+++ SUPPLIED DATA +++

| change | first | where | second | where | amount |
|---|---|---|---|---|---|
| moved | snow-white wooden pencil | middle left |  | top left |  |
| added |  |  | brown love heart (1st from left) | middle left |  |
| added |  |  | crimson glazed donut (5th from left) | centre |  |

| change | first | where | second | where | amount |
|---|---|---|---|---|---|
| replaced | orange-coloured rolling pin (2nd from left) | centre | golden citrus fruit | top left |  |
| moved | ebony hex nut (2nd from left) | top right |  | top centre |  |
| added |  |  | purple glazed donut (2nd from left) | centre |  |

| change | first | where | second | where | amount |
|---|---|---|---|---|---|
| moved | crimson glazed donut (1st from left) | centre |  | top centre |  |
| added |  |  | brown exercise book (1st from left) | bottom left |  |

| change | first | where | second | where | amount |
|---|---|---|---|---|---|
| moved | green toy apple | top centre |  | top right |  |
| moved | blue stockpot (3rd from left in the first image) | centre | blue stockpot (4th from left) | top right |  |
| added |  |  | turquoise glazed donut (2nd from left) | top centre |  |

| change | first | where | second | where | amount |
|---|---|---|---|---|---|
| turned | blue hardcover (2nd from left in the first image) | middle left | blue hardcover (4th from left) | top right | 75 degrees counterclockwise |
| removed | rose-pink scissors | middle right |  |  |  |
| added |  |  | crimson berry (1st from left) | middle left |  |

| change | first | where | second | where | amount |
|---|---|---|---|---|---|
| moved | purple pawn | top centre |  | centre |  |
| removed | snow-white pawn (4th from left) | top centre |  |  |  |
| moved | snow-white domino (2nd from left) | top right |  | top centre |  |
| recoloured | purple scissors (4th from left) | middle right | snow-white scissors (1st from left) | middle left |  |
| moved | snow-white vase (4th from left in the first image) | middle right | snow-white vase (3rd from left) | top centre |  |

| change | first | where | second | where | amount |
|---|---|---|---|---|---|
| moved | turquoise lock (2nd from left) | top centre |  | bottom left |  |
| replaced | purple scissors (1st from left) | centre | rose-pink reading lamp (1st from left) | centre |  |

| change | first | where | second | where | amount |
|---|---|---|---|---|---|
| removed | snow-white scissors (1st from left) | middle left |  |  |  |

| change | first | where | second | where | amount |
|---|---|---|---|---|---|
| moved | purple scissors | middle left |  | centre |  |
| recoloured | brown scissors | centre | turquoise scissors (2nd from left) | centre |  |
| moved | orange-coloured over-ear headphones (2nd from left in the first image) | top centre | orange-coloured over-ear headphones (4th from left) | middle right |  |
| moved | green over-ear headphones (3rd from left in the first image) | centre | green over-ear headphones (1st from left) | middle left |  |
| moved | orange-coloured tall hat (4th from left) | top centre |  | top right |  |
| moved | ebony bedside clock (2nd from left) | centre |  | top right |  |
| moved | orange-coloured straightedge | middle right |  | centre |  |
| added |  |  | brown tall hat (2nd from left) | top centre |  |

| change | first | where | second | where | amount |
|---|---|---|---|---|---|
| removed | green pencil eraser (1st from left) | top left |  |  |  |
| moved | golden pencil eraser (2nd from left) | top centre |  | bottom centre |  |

+++

▶ EXERCISE DIRECTIONS: For the string "brown", filter the data and copy out each line where it occurs.

▶ EXERCISE RESPONSE:
| added |  |  | brown love heart (1st from left) | middle left |  |
| added |  |  | brown exercise book (1st from left) | bottom left |  |
| recoloured | brown scissors | centre | turquoise scissors (2nd from left) | centre |  |
| added |  |  | brown tall hat (2nd from left) | top centre |  |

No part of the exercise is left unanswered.